-- WHAT THIS TASK INVOLVES --
How many lines in the rows below contain the word "location"? Reply with the number only.

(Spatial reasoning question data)
--- Start ---
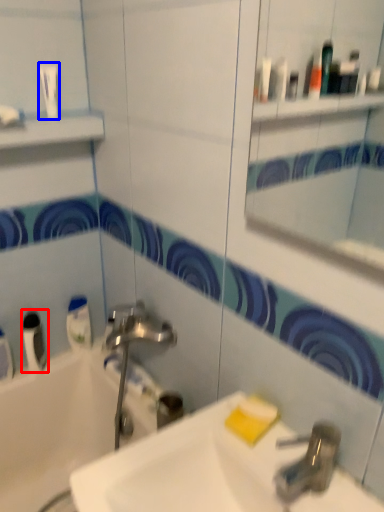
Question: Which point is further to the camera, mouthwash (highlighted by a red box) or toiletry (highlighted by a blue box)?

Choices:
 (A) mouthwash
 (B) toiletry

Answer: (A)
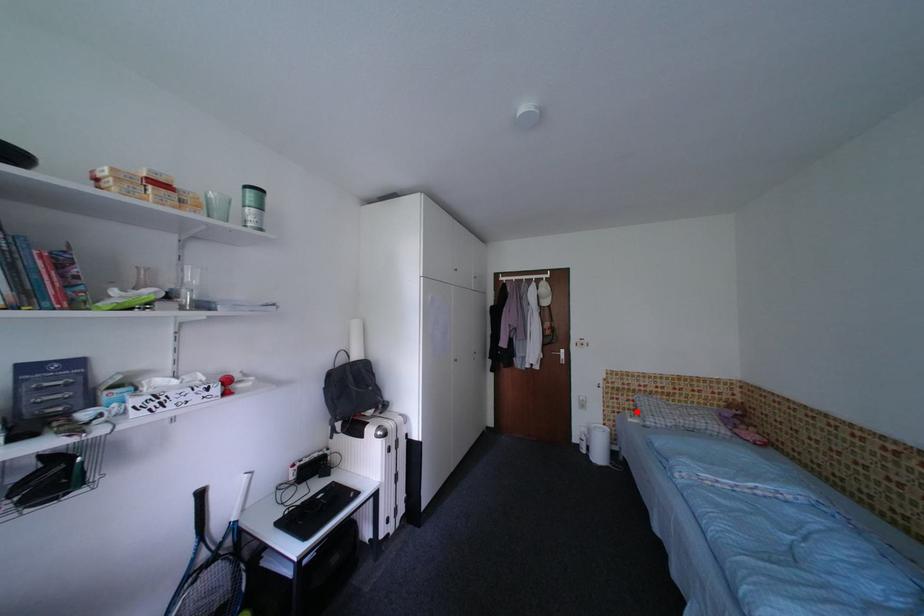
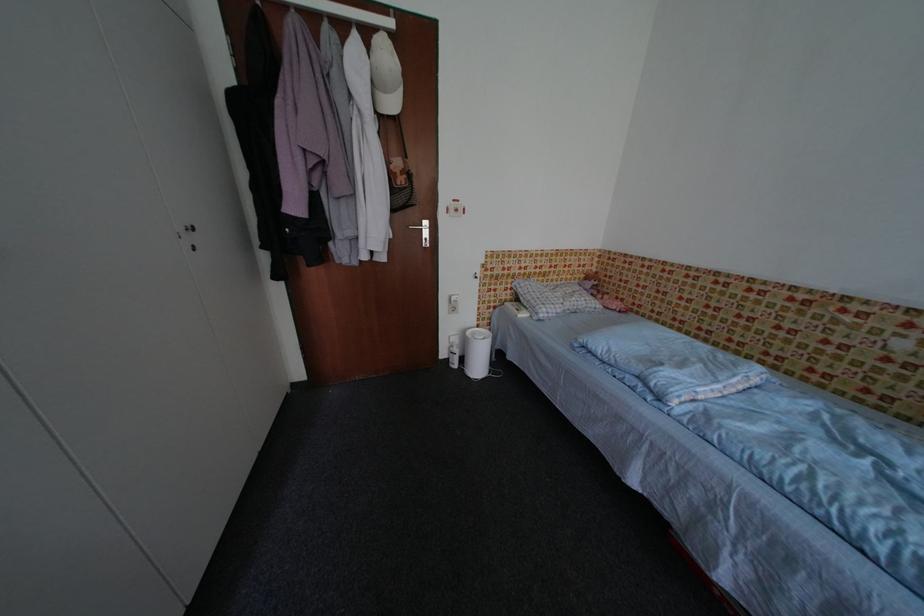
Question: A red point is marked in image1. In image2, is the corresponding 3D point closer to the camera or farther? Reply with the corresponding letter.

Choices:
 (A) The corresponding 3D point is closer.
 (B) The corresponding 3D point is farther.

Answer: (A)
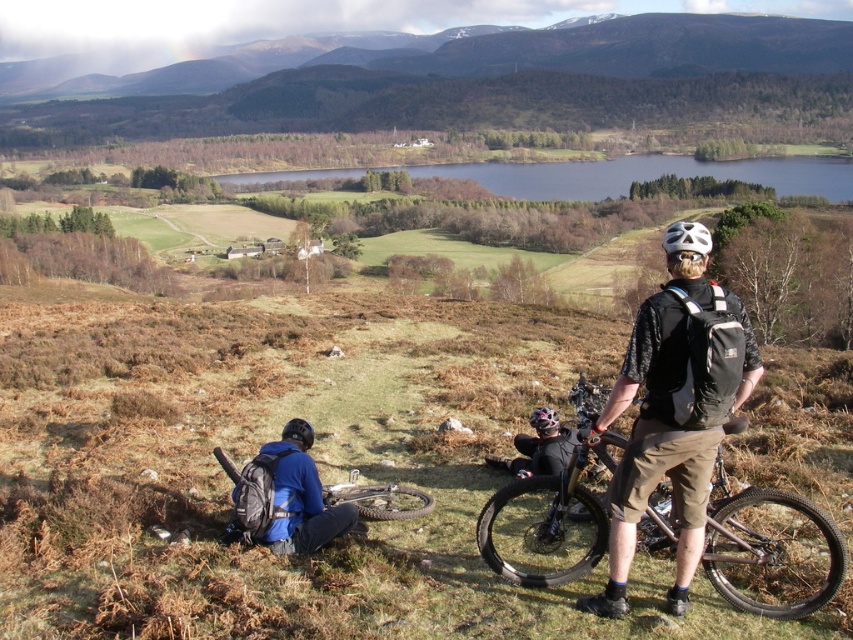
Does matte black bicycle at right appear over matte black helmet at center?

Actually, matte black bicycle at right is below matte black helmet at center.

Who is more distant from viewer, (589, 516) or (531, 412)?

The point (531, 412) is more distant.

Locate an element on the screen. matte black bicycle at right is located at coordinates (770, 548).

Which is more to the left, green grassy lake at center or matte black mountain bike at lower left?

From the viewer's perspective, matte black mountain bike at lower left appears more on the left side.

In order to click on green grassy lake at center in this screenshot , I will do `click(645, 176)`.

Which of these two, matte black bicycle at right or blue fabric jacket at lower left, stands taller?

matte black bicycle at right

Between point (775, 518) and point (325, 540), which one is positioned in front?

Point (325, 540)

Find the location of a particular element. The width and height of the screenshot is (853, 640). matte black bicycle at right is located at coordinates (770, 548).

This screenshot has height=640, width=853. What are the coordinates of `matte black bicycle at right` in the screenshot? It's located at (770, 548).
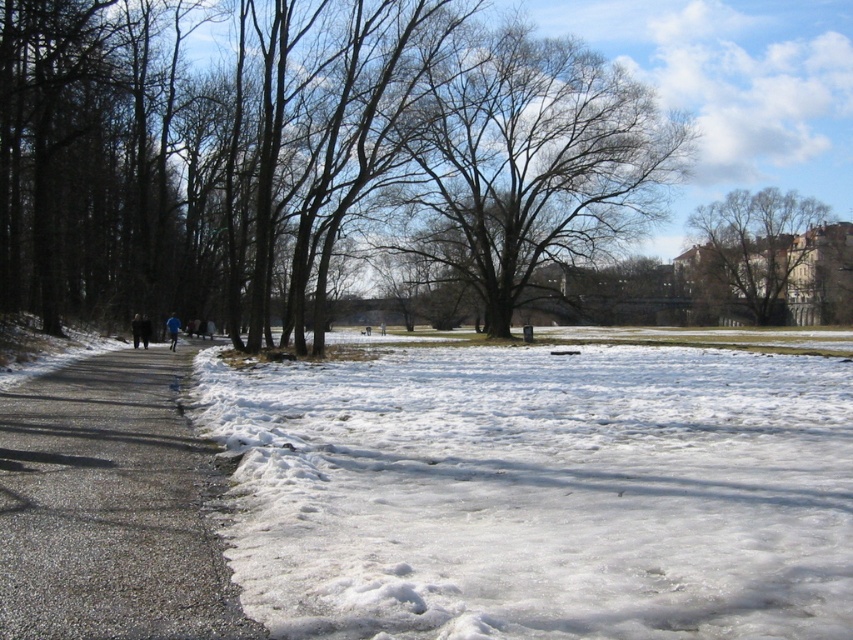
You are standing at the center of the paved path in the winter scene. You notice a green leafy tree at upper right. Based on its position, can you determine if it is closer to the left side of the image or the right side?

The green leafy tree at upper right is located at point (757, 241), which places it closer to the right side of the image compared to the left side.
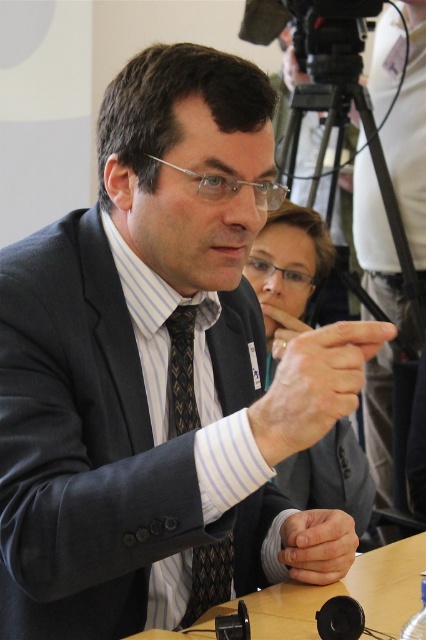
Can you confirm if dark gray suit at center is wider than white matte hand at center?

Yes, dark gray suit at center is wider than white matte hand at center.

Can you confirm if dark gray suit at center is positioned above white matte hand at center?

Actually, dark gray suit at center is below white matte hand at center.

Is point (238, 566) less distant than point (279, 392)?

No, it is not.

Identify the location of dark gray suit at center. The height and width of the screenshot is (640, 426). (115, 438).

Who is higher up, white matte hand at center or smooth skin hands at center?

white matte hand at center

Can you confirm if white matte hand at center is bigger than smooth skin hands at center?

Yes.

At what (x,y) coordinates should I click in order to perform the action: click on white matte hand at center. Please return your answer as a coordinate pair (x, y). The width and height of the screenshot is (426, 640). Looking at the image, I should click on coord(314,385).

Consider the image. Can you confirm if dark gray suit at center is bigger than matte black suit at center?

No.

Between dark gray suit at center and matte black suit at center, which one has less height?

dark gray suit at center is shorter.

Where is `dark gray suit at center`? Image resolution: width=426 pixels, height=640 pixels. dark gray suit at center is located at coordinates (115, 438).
--- End ---
--- Start ---
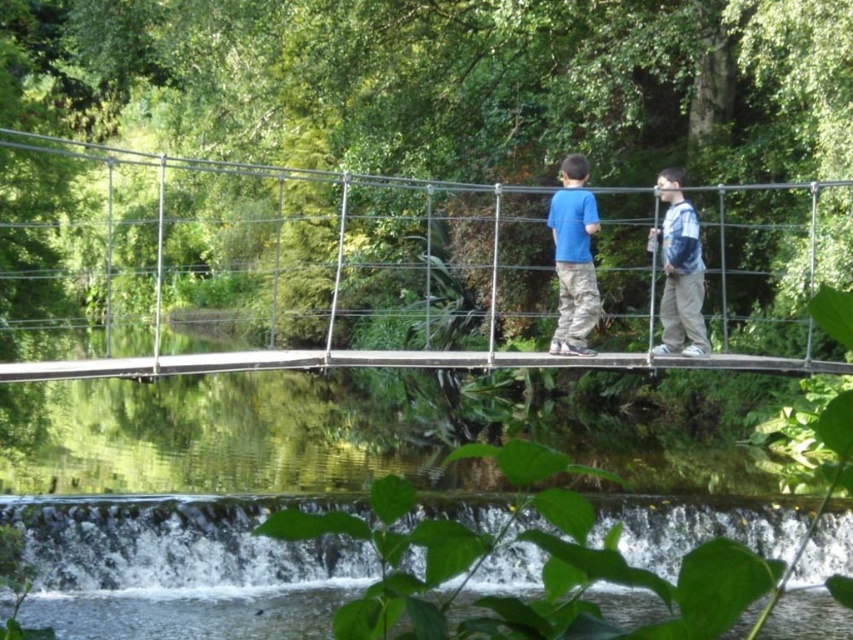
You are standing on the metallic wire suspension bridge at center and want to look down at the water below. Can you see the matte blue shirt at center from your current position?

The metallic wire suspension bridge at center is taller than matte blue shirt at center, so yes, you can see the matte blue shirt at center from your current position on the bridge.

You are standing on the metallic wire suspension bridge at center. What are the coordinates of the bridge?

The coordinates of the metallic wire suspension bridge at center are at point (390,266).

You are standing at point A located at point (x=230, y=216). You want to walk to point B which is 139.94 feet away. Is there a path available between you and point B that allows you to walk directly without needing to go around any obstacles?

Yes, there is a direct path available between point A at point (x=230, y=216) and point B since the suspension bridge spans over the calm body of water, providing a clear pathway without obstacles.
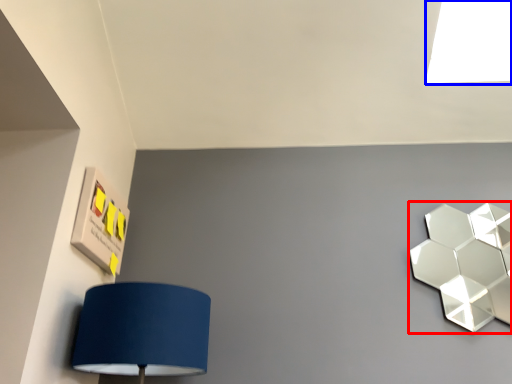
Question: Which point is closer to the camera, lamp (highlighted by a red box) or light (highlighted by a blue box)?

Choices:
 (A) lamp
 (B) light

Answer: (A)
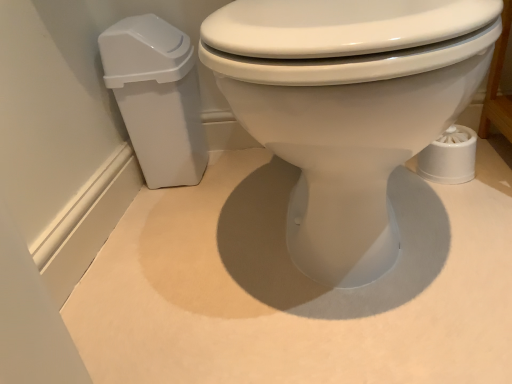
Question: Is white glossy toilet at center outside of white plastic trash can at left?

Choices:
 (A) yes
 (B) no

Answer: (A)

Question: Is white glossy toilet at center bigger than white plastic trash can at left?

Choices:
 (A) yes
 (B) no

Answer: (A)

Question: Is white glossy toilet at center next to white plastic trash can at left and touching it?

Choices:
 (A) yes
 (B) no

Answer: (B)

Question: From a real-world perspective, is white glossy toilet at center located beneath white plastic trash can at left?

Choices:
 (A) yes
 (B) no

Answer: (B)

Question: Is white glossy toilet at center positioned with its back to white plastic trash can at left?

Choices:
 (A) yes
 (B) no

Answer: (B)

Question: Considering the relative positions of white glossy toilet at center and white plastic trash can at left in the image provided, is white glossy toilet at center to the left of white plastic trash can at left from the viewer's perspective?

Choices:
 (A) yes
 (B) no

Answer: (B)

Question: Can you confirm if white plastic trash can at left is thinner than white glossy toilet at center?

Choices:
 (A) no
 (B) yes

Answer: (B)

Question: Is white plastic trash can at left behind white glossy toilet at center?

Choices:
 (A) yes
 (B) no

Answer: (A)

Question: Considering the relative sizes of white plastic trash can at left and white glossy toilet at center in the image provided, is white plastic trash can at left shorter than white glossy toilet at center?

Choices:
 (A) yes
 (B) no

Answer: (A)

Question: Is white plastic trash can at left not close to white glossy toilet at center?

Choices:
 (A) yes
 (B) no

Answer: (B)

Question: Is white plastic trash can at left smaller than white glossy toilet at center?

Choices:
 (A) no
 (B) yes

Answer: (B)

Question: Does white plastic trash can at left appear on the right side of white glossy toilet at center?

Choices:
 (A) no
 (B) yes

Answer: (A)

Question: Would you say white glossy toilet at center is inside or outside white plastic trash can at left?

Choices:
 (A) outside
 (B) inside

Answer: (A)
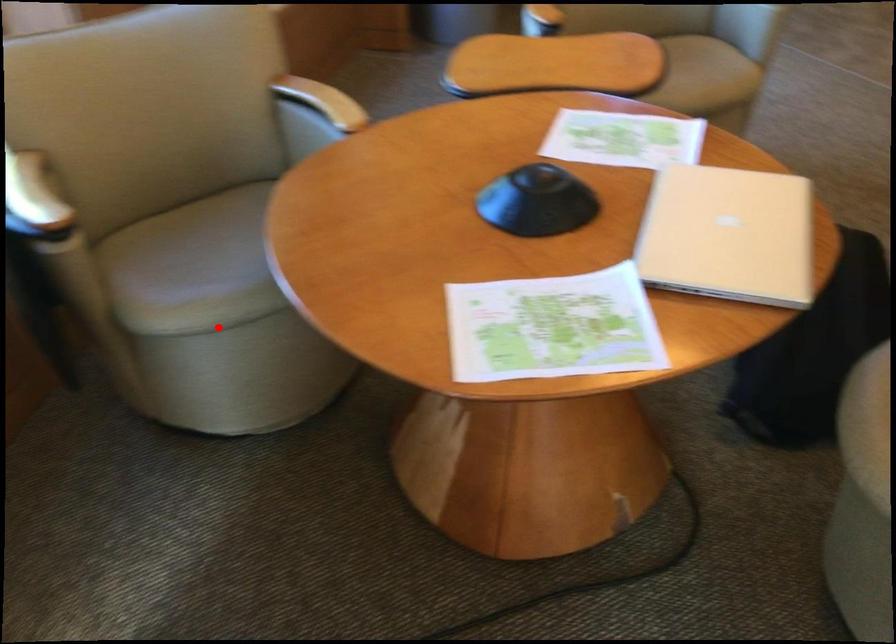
--- End ---
-- FINISHED EXERCISE --
2